== Task inputs
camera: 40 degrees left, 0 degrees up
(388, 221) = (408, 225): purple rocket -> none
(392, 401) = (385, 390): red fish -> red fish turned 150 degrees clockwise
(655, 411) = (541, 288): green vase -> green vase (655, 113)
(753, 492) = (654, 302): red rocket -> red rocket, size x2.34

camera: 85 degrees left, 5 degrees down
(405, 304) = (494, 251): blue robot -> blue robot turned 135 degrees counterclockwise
====
== Task inputs
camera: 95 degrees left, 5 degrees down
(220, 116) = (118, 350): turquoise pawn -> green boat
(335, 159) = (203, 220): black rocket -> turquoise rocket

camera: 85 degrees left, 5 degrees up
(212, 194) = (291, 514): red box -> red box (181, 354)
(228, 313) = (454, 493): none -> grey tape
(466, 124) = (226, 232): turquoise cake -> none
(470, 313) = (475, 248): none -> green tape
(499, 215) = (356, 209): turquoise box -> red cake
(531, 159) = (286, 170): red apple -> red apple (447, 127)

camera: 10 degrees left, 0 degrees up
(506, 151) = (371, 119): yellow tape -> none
====
● The task
Going through the data above, return each line with the word "cake".

● Answer section
(466, 124) = (226, 232): turquoise cake -> none
(499, 215) = (356, 209): turquoise box -> red cake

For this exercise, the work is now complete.